■ Source material
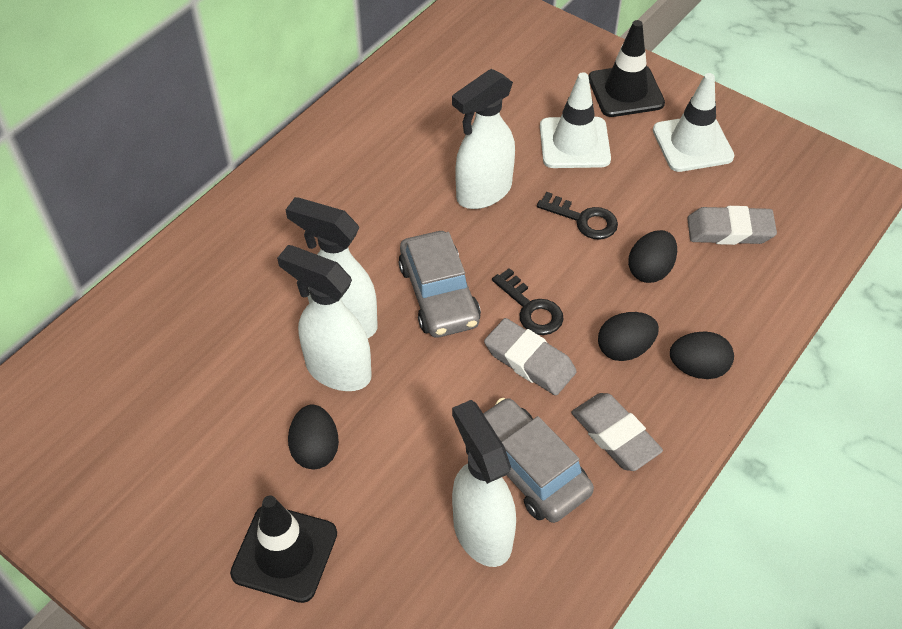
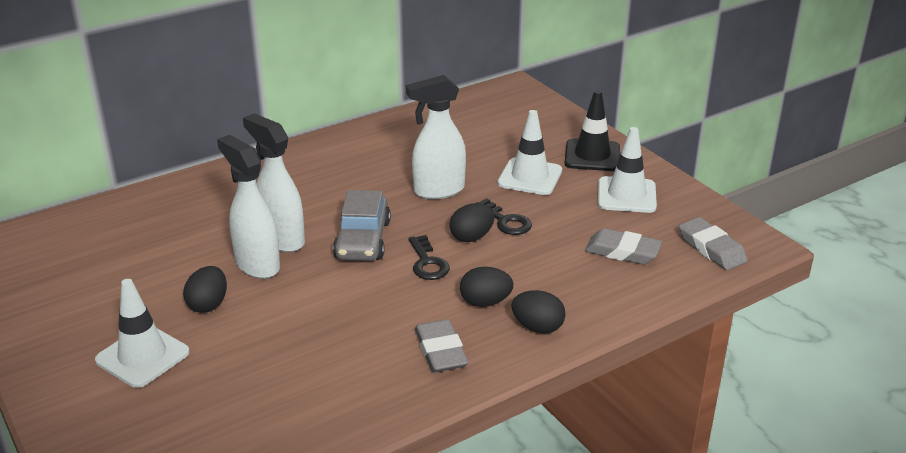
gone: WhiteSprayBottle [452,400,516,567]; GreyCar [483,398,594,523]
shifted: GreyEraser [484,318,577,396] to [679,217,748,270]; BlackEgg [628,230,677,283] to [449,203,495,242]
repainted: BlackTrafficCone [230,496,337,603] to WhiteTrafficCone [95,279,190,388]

...

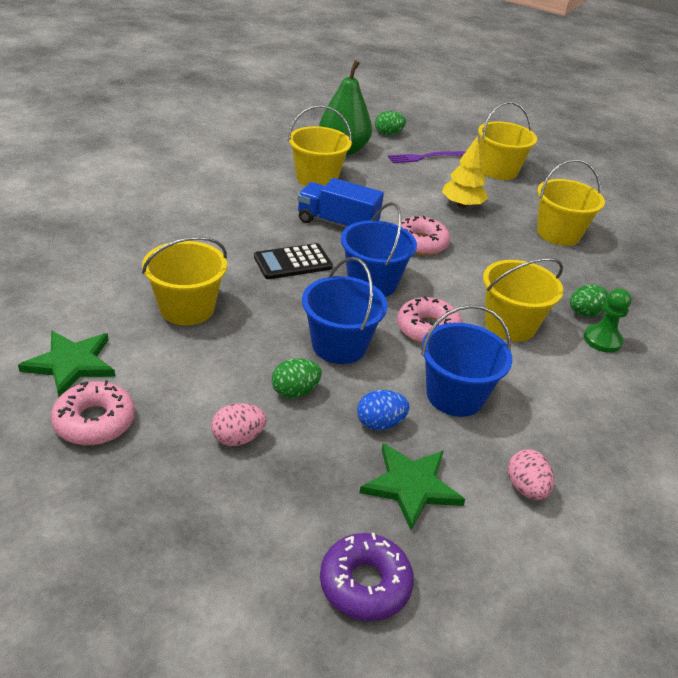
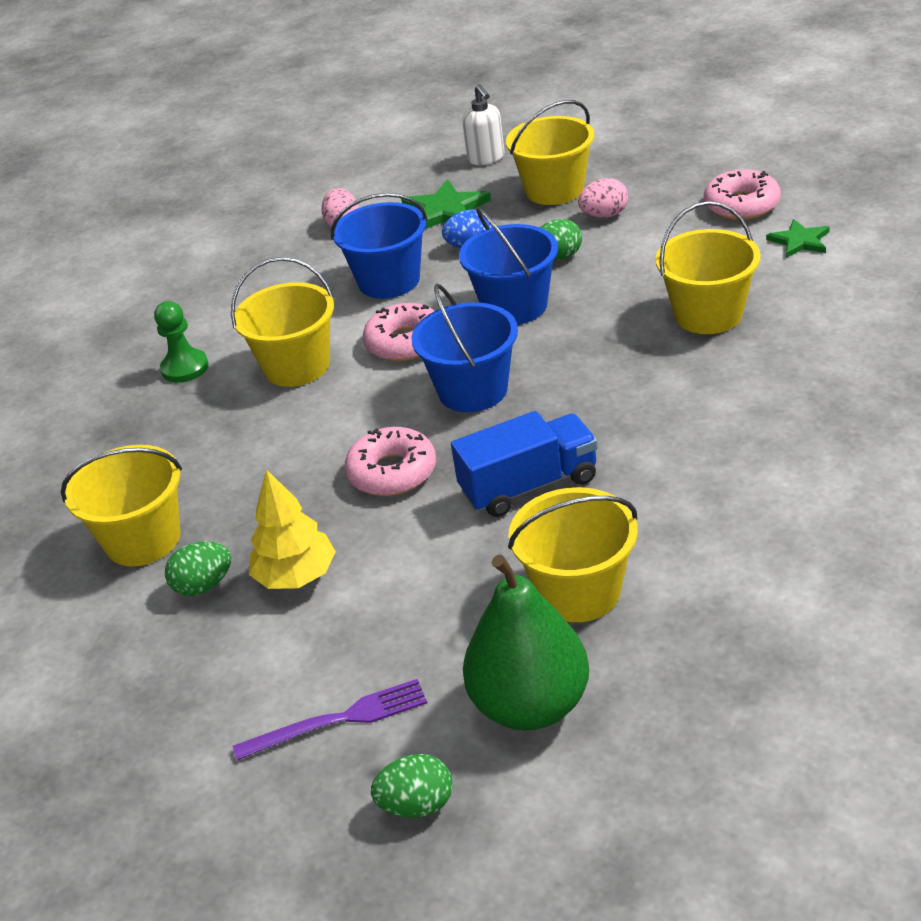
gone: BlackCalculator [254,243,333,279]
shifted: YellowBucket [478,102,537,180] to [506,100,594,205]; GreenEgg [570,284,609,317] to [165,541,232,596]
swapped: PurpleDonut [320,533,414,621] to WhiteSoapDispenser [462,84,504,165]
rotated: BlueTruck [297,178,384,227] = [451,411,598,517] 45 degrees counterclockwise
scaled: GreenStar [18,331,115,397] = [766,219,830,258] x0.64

--

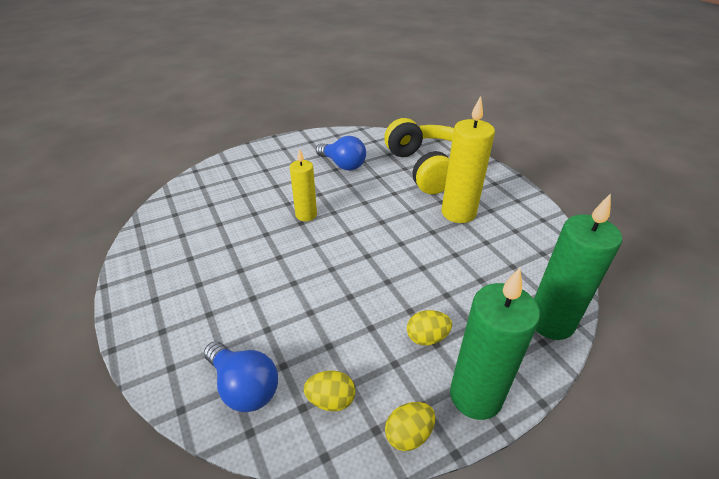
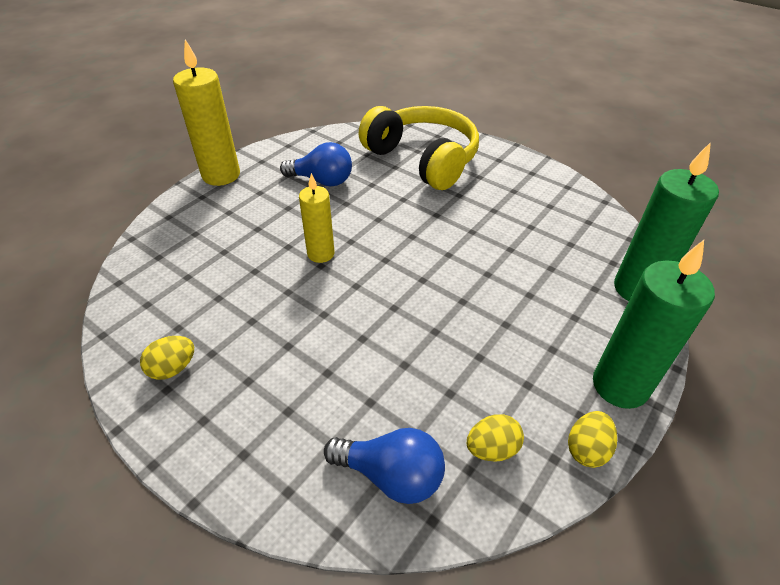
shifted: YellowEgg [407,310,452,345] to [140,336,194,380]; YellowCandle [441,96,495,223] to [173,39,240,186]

■ Goal of the exercise
Select every line above that contains the word "shifted", and copy it.

■ Output of the exercise
shifted: GreyEraser [484,318,577,396] to [679,217,748,270]; BlackEgg [628,230,677,283] to [449,203,495,242]
shifted: YellowBucket [478,102,537,180] to [506,100,594,205]; GreenEgg [570,284,609,317] to [165,541,232,596]
shifted: YellowEgg [407,310,452,345] to [140,336,194,380]; YellowCandle [441,96,495,223] to [173,39,240,186]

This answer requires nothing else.